ASSIGNED TASK >> State how many lines of the material below contain the string "action". Reply with the number only.

[[ EXTRACTED DATA, beginning ]]

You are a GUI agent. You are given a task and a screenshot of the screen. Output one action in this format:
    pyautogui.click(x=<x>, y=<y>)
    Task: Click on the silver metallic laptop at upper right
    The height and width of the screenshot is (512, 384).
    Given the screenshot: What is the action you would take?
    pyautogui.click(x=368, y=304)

[[ EXTRACTED DATA, end ]]

TASK ANSWER >> 2